Problem to work on
An exact transcription is needed, starting at the line containing "type=size; before=yellow box;" and running through the last line of the records, with every picture left out.

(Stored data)
_ _ _ _

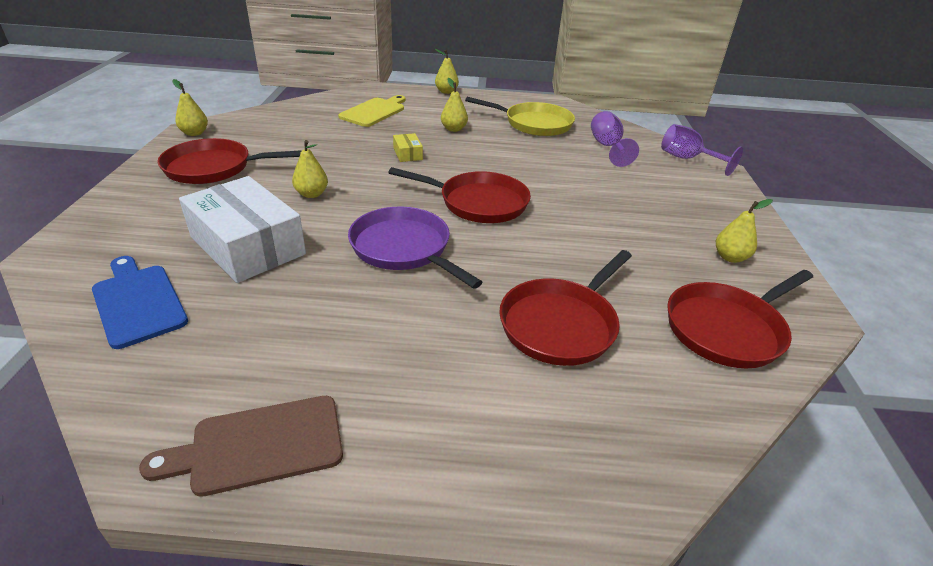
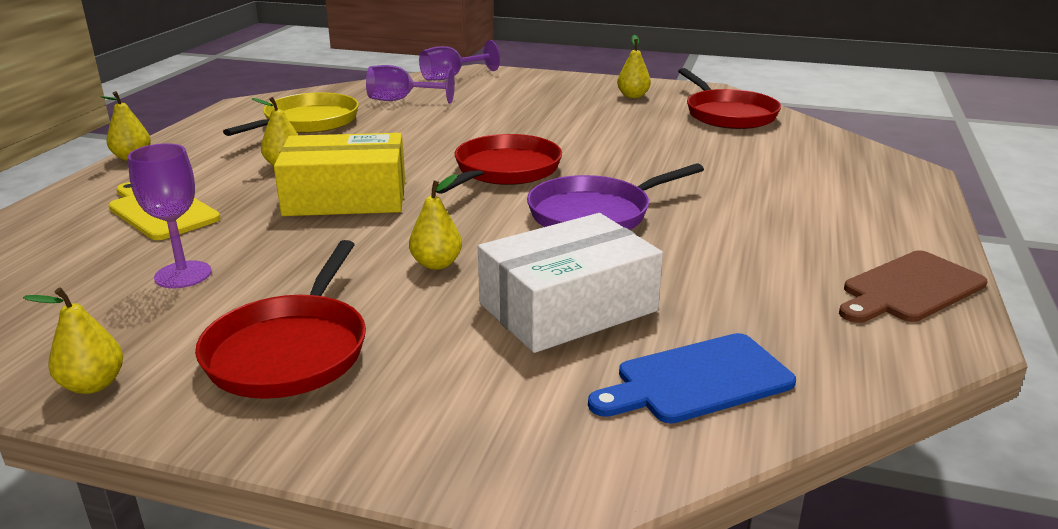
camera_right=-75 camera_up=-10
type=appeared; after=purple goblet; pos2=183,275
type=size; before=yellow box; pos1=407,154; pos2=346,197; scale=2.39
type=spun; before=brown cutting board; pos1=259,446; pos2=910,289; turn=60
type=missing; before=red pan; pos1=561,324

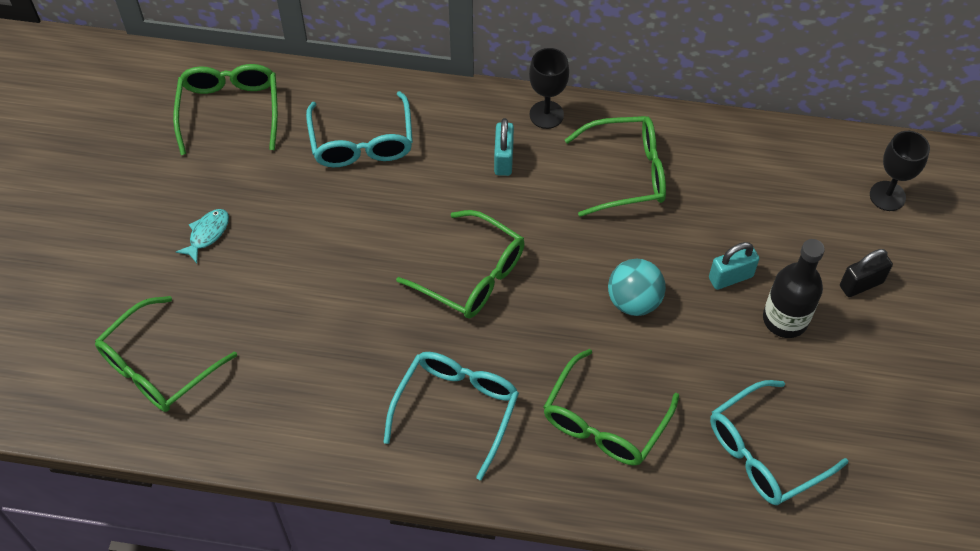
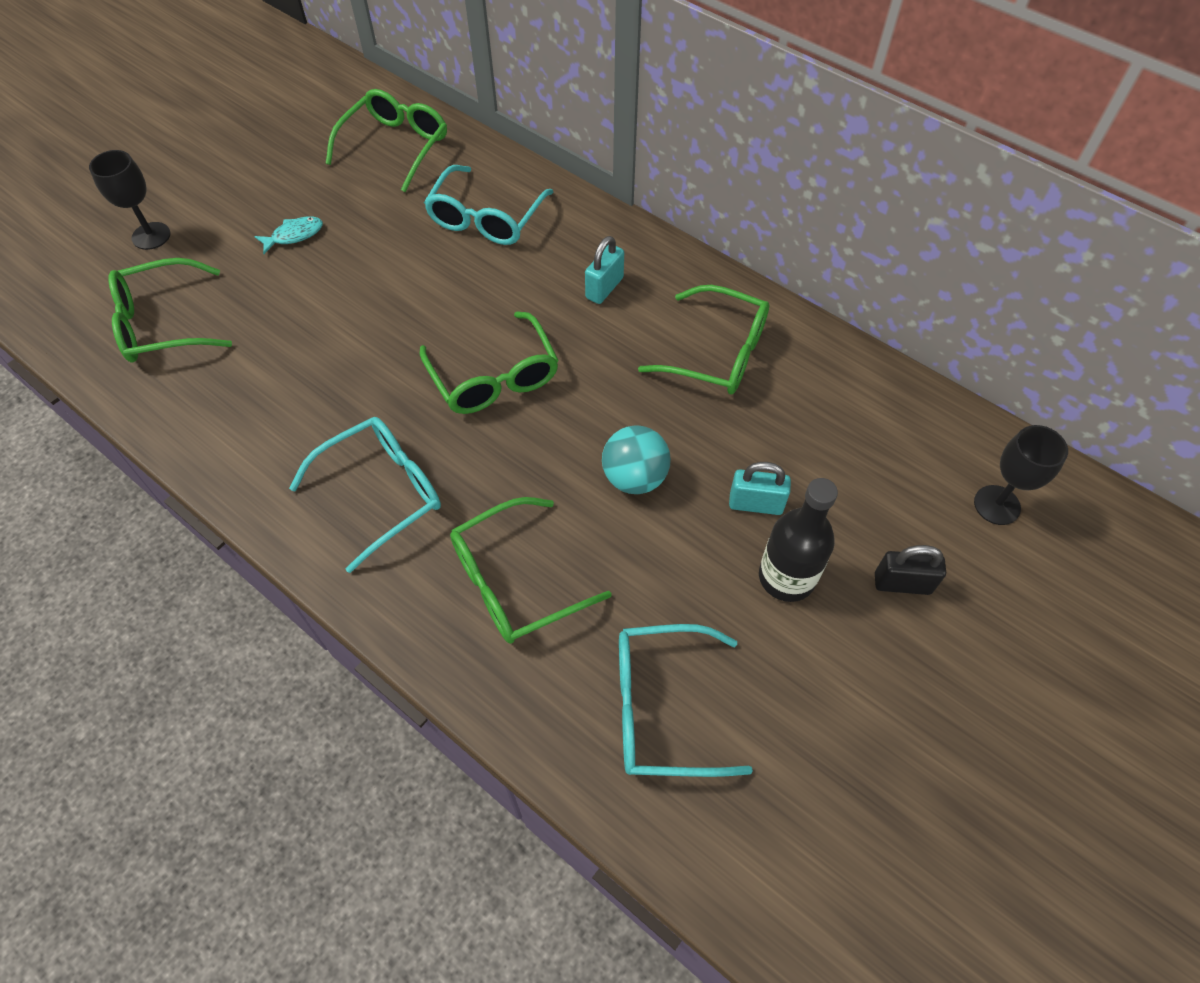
camera_right=30 camera_up=0
type=relocated; before=black goblet; pos1=546,114; pos2=151,236

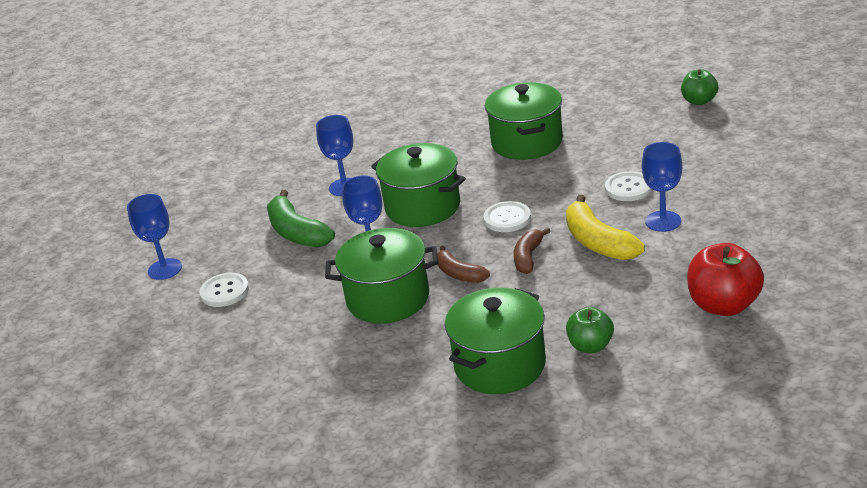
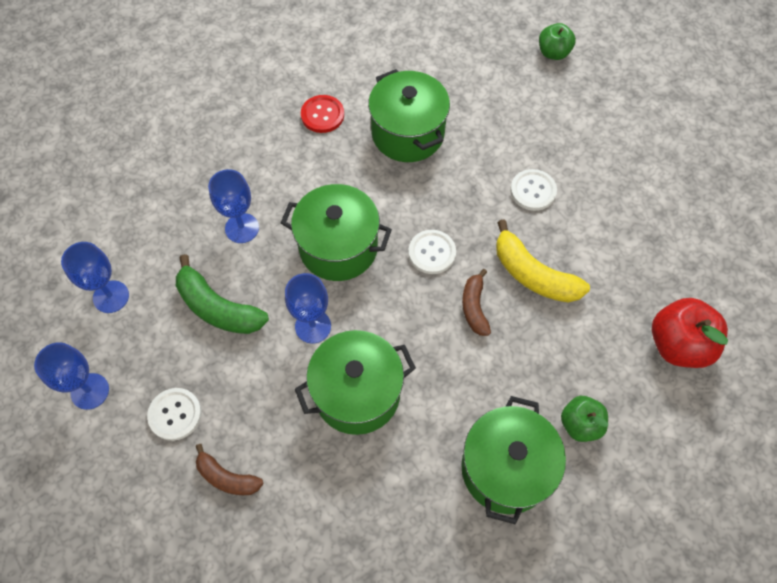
camera_right=-25 camera_up=30
type=relocated; before=blue goblet; pos1=663,221; pos2=111,296
type=relocated; before=brown banana; pos1=459,274; pos2=227,477
type=appeared; after=red button; pos2=322,115

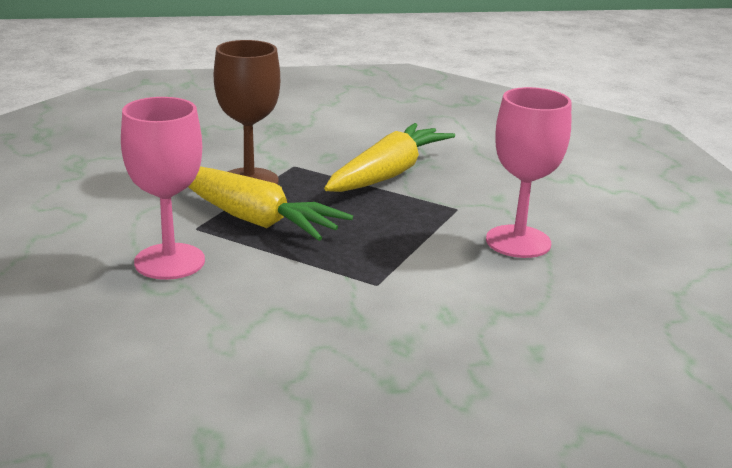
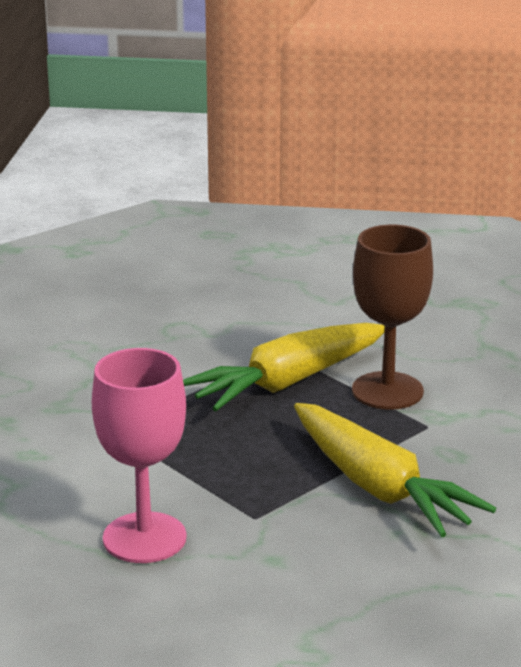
camera_right=110 camera_up=0
type=missing; before=pink goblet; pos1=169,261

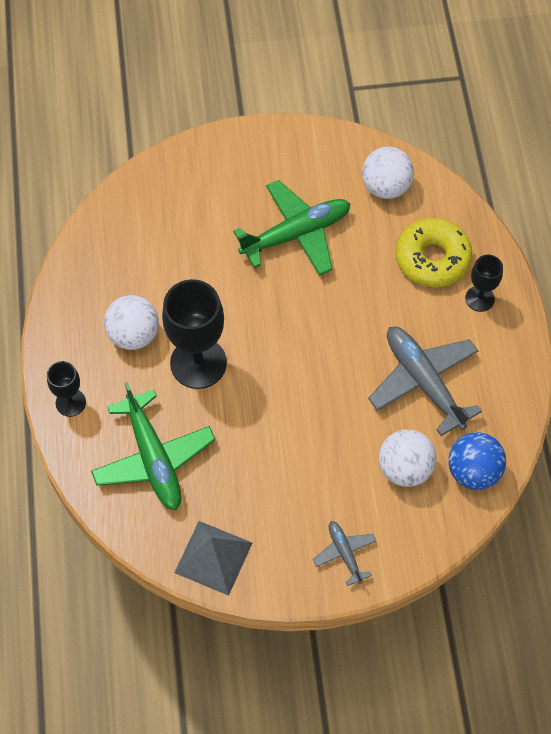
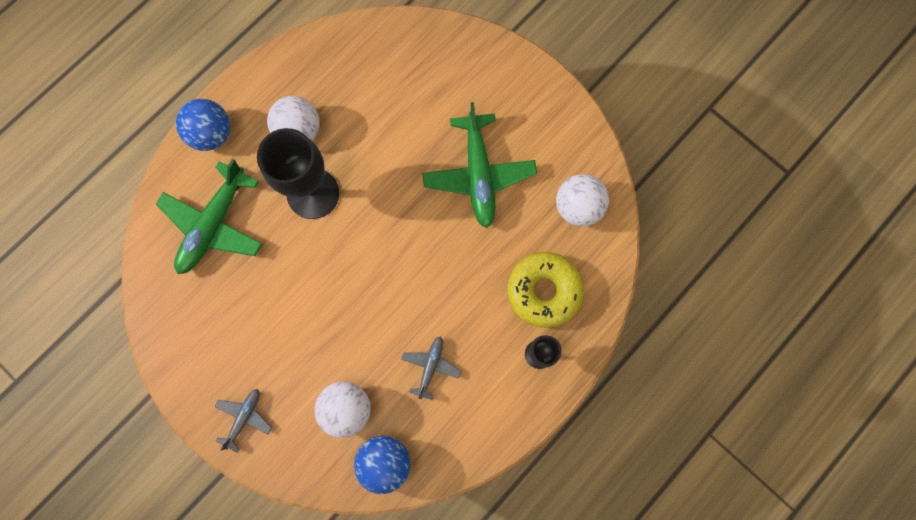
camera_right=50 camera_up=15
type=exchanged; before=black goblet; after=blue ball; pos1=70,402; pos2=212,134
type=size; before=grey plane; pos1=423,381; pos2=430,366; scale=0.51
type=spun; before=green plane; pos1=296,234; pos2=479,175; turn=60
type=missing; before=grey pyramid; pos1=213,557

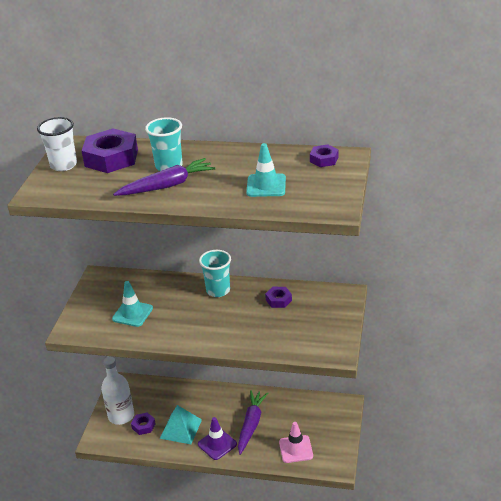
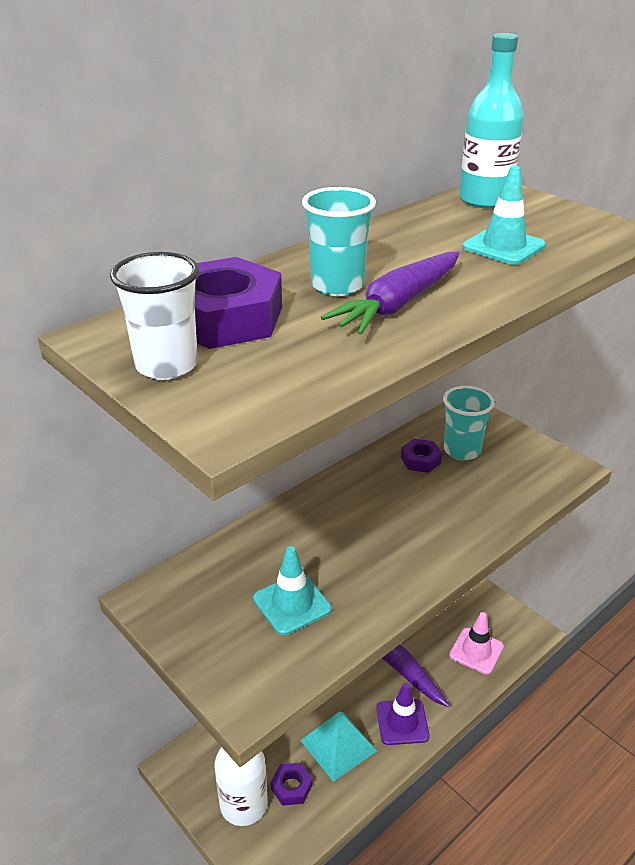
camera_right=-55 camera_up=0
type=spun; before=purple carrot; pos1=167,185; pos2=397,305; turn=-150
type=relocated; before=turquoise cup; pos1=218,290; pos2=462,450
type=exchanged; before=purple nut; after=turquoise bottle; pos1=324,159; pos2=484,200

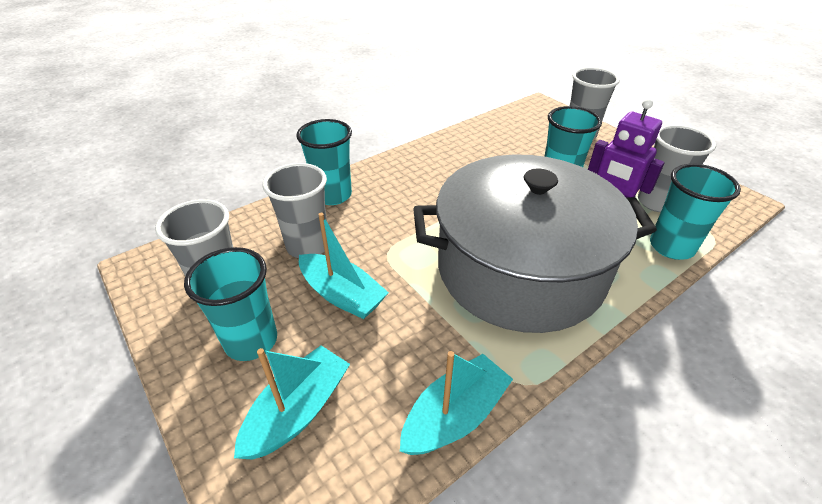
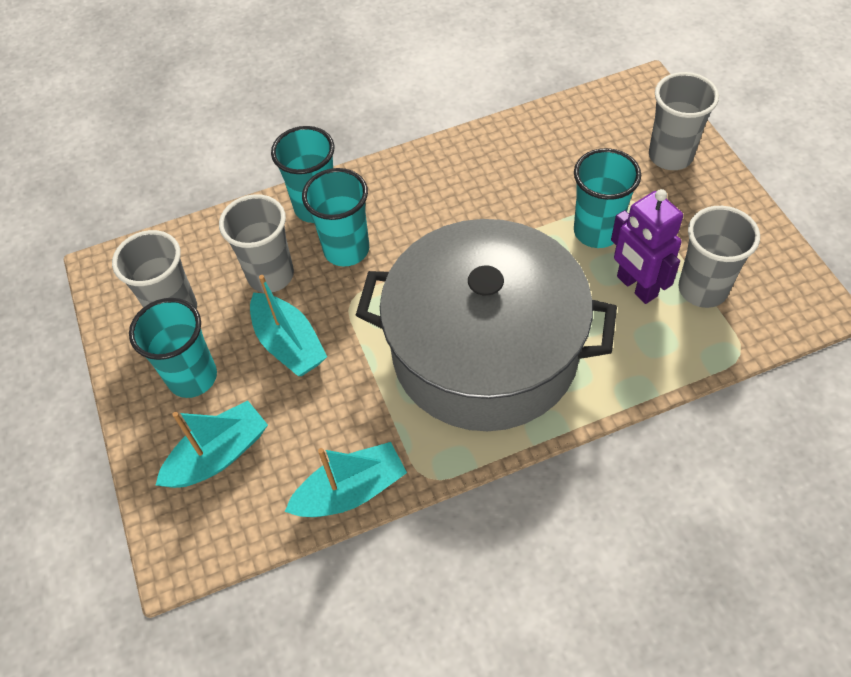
camera_right=20 camera_up=15
type=relocated; before=turquoise cup; pos1=671,247; pos2=346,250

_ _ _ _

Solved problem
type=size; before=yellow box; pos1=407,154; pos2=346,197; scale=2.39
type=spun; before=brown cutting board; pos1=259,446; pos2=910,289; turn=60
type=missing; before=red pan; pos1=561,324

camera_right=30 camera_up=0
type=relocated; before=black goblet; pos1=546,114; pos2=151,236

camera_right=-25 camera_up=30
type=relocated; before=blue goblet; pos1=663,221; pos2=111,296
type=relocated; before=brown banana; pos1=459,274; pos2=227,477
type=appeared; after=red button; pos2=322,115

camera_right=110 camera_up=0
type=missing; before=pink goblet; pos1=169,261

camera_right=50 camera_up=15
type=exchanged; before=black goblet; after=blue ball; pos1=70,402; pos2=212,134
type=size; before=grey plane; pos1=423,381; pos2=430,366; scale=0.51
type=spun; before=green plane; pos1=296,234; pos2=479,175; turn=60
type=missing; before=grey pyramid; pos1=213,557

camera_right=-55 camera_up=0
type=spun; before=purple carrot; pos1=167,185; pos2=397,305; turn=-150
type=relocated; before=turquoise cup; pos1=218,290; pos2=462,450
type=exchanged; before=purple nut; after=turquoise bottle; pos1=324,159; pos2=484,200

camera_right=20 camera_up=15
type=relocated; before=turquoise cup; pos1=671,247; pos2=346,250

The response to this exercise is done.